*** TASK MATERIAL Section Begins ***
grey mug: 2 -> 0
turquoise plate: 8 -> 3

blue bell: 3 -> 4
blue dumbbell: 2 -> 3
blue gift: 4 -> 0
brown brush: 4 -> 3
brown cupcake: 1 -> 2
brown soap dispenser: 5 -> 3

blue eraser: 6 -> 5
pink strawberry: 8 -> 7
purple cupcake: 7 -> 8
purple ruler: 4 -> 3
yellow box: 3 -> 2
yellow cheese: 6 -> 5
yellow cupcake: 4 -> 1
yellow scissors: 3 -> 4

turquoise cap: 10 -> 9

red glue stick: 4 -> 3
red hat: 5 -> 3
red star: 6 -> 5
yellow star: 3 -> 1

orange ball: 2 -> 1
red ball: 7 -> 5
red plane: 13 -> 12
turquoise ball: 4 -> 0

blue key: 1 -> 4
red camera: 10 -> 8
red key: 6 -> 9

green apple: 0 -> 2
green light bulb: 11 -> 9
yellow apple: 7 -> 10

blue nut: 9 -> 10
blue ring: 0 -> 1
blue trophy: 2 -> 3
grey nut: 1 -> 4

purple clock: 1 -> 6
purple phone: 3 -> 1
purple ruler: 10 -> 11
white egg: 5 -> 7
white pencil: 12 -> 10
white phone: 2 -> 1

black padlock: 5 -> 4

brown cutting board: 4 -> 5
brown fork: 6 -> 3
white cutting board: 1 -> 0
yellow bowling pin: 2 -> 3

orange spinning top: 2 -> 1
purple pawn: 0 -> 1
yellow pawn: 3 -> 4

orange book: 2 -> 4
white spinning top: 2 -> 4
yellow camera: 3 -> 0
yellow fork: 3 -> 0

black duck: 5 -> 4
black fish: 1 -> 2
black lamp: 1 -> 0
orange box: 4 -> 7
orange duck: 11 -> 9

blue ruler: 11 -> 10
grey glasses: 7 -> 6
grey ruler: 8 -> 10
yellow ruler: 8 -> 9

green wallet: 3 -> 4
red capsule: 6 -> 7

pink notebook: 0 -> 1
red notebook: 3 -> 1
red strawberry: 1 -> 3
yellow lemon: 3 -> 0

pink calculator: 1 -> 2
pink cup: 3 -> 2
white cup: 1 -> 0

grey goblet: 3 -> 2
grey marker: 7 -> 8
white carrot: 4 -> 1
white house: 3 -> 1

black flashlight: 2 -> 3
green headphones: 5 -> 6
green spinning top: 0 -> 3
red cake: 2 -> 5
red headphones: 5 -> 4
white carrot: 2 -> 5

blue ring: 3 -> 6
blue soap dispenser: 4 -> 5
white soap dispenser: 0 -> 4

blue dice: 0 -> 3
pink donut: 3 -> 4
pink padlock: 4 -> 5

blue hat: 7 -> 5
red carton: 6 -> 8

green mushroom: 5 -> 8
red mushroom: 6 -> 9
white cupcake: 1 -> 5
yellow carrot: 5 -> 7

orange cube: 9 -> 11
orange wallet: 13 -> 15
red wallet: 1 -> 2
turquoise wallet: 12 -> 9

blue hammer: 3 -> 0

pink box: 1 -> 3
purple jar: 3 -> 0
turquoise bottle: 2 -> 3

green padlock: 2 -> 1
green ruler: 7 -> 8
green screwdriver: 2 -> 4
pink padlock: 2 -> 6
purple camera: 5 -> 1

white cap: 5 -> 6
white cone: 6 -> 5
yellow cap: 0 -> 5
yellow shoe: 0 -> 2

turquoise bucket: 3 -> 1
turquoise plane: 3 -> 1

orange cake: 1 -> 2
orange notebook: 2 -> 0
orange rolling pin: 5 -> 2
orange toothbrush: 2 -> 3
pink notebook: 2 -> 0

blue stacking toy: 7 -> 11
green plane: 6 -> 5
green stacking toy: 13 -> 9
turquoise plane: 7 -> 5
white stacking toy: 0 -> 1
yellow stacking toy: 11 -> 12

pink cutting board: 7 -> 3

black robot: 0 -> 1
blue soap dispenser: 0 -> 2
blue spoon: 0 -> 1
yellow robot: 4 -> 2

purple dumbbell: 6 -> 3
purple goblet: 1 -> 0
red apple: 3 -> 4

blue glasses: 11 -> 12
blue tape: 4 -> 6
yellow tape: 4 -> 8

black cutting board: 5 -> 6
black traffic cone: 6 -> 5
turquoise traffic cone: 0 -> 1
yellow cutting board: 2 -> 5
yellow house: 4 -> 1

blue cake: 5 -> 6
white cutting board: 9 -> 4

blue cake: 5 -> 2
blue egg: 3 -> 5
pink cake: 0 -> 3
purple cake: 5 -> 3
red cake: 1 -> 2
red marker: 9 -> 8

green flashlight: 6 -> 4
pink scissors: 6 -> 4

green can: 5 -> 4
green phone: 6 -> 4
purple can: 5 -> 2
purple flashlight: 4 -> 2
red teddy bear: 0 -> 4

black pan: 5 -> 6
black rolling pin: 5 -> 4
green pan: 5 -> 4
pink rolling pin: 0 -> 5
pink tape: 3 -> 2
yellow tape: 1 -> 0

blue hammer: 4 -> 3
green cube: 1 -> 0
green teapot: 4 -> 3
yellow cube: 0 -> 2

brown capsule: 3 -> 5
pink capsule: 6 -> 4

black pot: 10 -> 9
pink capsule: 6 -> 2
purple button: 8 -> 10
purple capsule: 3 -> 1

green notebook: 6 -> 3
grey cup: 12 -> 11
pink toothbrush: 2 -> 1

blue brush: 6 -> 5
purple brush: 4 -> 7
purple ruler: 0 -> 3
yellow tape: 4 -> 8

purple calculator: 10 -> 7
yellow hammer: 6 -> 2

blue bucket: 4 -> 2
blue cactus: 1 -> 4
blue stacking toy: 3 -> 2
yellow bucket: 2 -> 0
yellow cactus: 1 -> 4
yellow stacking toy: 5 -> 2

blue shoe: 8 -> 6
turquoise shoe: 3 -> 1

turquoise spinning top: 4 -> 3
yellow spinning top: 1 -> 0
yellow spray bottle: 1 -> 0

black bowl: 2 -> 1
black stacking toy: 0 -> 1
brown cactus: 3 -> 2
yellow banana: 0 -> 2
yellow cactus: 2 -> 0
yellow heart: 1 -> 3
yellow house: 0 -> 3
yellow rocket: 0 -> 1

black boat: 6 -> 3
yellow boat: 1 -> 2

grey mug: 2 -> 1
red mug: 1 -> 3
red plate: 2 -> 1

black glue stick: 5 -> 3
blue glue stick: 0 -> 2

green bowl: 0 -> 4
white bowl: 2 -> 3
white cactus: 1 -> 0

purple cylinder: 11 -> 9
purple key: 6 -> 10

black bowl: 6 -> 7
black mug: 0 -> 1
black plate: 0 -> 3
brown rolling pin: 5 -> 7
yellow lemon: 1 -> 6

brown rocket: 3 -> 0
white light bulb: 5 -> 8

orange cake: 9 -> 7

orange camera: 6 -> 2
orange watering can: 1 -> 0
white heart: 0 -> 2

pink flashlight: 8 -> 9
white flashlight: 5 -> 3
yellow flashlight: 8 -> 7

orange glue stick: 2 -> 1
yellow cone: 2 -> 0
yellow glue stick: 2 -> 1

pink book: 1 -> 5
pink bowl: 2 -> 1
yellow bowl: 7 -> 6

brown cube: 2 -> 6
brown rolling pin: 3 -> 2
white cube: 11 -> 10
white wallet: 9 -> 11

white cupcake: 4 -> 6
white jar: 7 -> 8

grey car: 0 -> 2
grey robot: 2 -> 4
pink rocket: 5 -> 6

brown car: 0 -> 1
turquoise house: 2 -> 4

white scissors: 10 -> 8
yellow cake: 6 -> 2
*** TASK MATERIAL Section Ends ***
Your task is to retype all of the records exactly.

| ANSWER TO THE PROBLEM |
grey mug: 2 -> 0
turquoise plate: 8 -> 3

blue bell: 3 -> 4
blue dumbbell: 2 -> 3
blue gift: 4 -> 0
brown brush: 4 -> 3
brown cupcake: 1 -> 2
brown soap dispenser: 5 -> 3

blue eraser: 6 -> 5
pink strawberry: 8 -> 7
purple cupcake: 7 -> 8
purple ruler: 4 -> 3
yellow box: 3 -> 2
yellow cheese: 6 -> 5
yellow cupcake: 4 -> 1
yellow scissors: 3 -> 4

turquoise cap: 10 -> 9

red glue stick: 4 -> 3
red hat: 5 -> 3
red star: 6 -> 5
yellow star: 3 -> 1

orange ball: 2 -> 1
red ball: 7 -> 5
red plane: 13 -> 12
turquoise ball: 4 -> 0

blue key: 1 -> 4
red camera: 10 -> 8
red key: 6 -> 9

green apple: 0 -> 2
green light bulb: 11 -> 9
yellow apple: 7 -> 10

blue nut: 9 -> 10
blue ring: 0 -> 1
blue trophy: 2 -> 3
grey nut: 1 -> 4

purple clock: 1 -> 6
purple phone: 3 -> 1
purple ruler: 10 -> 11
white egg: 5 -> 7
white pencil: 12 -> 10
white phone: 2 -> 1

black padlock: 5 -> 4

brown cutting board: 4 -> 5
brown fork: 6 -> 3
white cutting board: 1 -> 0
yellow bowling pin: 2 -> 3

orange spinning top: 2 -> 1
purple pawn: 0 -> 1
yellow pawn: 3 -> 4

orange book: 2 -> 4
white spinning top: 2 -> 4
yellow camera: 3 -> 0
yellow fork: 3 -> 0

black duck: 5 -> 4
black fish: 1 -> 2
black lamp: 1 -> 0
orange box: 4 -> 7
orange duck: 11 -> 9

blue ruler: 11 -> 10
grey glasses: 7 -> 6
grey ruler: 8 -> 10
yellow ruler: 8 -> 9

green wallet: 3 -> 4
red capsule: 6 -> 7

pink notebook: 0 -> 1
red notebook: 3 -> 1
red strawberry: 1 -> 3
yellow lemon: 3 -> 0

pink calculator: 1 -> 2
pink cup: 3 -> 2
white cup: 1 -> 0

grey goblet: 3 -> 2
grey marker: 7 -> 8
white carrot: 4 -> 1
white house: 3 -> 1

black flashlight: 2 -> 3
green headphones: 5 -> 6
green spinning top: 0 -> 3
red cake: 2 -> 5
red headphones: 5 -> 4
white carrot: 2 -> 5

blue ring: 3 -> 6
blue soap dispenser: 4 -> 5
white soap dispenser: 0 -> 4

blue dice: 0 -> 3
pink donut: 3 -> 4
pink padlock: 4 -> 5

blue hat: 7 -> 5
red carton: 6 -> 8

green mushroom: 5 -> 8
red mushroom: 6 -> 9
white cupcake: 1 -> 5
yellow carrot: 5 -> 7

orange cube: 9 -> 11
orange wallet: 13 -> 15
red wallet: 1 -> 2
turquoise wallet: 12 -> 9

blue hammer: 3 -> 0

pink box: 1 -> 3
purple jar: 3 -> 0
turquoise bottle: 2 -> 3

green padlock: 2 -> 1
green ruler: 7 -> 8
green screwdriver: 2 -> 4
pink padlock: 2 -> 6
purple camera: 5 -> 1

white cap: 5 -> 6
white cone: 6 -> 5
yellow cap: 0 -> 5
yellow shoe: 0 -> 2

turquoise bucket: 3 -> 1
turquoise plane: 3 -> 1

orange cake: 1 -> 2
orange notebook: 2 -> 0
orange rolling pin: 5 -> 2
orange toothbrush: 2 -> 3
pink notebook: 2 -> 0

blue stacking toy: 7 -> 11
green plane: 6 -> 5
green stacking toy: 13 -> 9
turquoise plane: 7 -> 5
white stacking toy: 0 -> 1
yellow stacking toy: 11 -> 12

pink cutting board: 7 -> 3

black robot: 0 -> 1
blue soap dispenser: 0 -> 2
blue spoon: 0 -> 1
yellow robot: 4 -> 2

purple dumbbell: 6 -> 3
purple goblet: 1 -> 0
red apple: 3 -> 4

blue glasses: 11 -> 12
blue tape: 4 -> 6
yellow tape: 4 -> 8

black cutting board: 5 -> 6
black traffic cone: 6 -> 5
turquoise traffic cone: 0 -> 1
yellow cutting board: 2 -> 5
yellow house: 4 -> 1

blue cake: 5 -> 6
white cutting board: 9 -> 4

blue cake: 5 -> 2
blue egg: 3 -> 5
pink cake: 0 -> 3
purple cake: 5 -> 3
red cake: 1 -> 2
red marker: 9 -> 8

green flashlight: 6 -> 4
pink scissors: 6 -> 4

green can: 5 -> 4
green phone: 6 -> 4
purple can: 5 -> 2
purple flashlight: 4 -> 2
red teddy bear: 0 -> 4

black pan: 5 -> 6
black rolling pin: 5 -> 4
green pan: 5 -> 4
pink rolling pin: 0 -> 5
pink tape: 3 -> 2
yellow tape: 1 -> 0

blue hammer: 4 -> 3
green cube: 1 -> 0
green teapot: 4 -> 3
yellow cube: 0 -> 2

brown capsule: 3 -> 5
pink capsule: 6 -> 4

black pot: 10 -> 9
pink capsule: 6 -> 2
purple button: 8 -> 10
purple capsule: 3 -> 1

green notebook: 6 -> 3
grey cup: 12 -> 11
pink toothbrush: 2 -> 1

blue brush: 6 -> 5
purple brush: 4 -> 7
purple ruler: 0 -> 3
yellow tape: 4 -> 8

purple calculator: 10 -> 7
yellow hammer: 6 -> 2

blue bucket: 4 -> 2
blue cactus: 1 -> 4
blue stacking toy: 3 -> 2
yellow bucket: 2 -> 0
yellow cactus: 1 -> 4
yellow stacking toy: 5 -> 2

blue shoe: 8 -> 6
turquoise shoe: 3 -> 1

turquoise spinning top: 4 -> 3
yellow spinning top: 1 -> 0
yellow spray bottle: 1 -> 0

black bowl: 2 -> 1
black stacking toy: 0 -> 1
brown cactus: 3 -> 2
yellow banana: 0 -> 2
yellow cactus: 2 -> 0
yellow heart: 1 -> 3
yellow house: 0 -> 3
yellow rocket: 0 -> 1

black boat: 6 -> 3
yellow boat: 1 -> 2

grey mug: 2 -> 1
red mug: 1 -> 3
red plate: 2 -> 1

black glue stick: 5 -> 3
blue glue stick: 0 -> 2

green bowl: 0 -> 4
white bowl: 2 -> 3
white cactus: 1 -> 0

purple cylinder: 11 -> 9
purple key: 6 -> 10

black bowl: 6 -> 7
black mug: 0 -> 1
black plate: 0 -> 3
brown rolling pin: 5 -> 7
yellow lemon: 1 -> 6

brown rocket: 3 -> 0
white light bulb: 5 -> 8

orange cake: 9 -> 7

orange camera: 6 -> 2
orange watering can: 1 -> 0
white heart: 0 -> 2

pink flashlight: 8 -> 9
white flashlight: 5 -> 3
yellow flashlight: 8 -> 7

orange glue stick: 2 -> 1
yellow cone: 2 -> 0
yellow glue stick: 2 -> 1

pink book: 1 -> 5
pink bowl: 2 -> 1
yellow bowl: 7 -> 6

brown cube: 2 -> 6
brown rolling pin: 3 -> 2
white cube: 11 -> 10
white wallet: 9 -> 11

white cupcake: 4 -> 6
white jar: 7 -> 8

grey car: 0 -> 2
grey robot: 2 -> 4
pink rocket: 5 -> 6

brown car: 0 -> 1
turquoise house: 2 -> 4

white scissors: 10 -> 8
yellow cake: 6 -> 2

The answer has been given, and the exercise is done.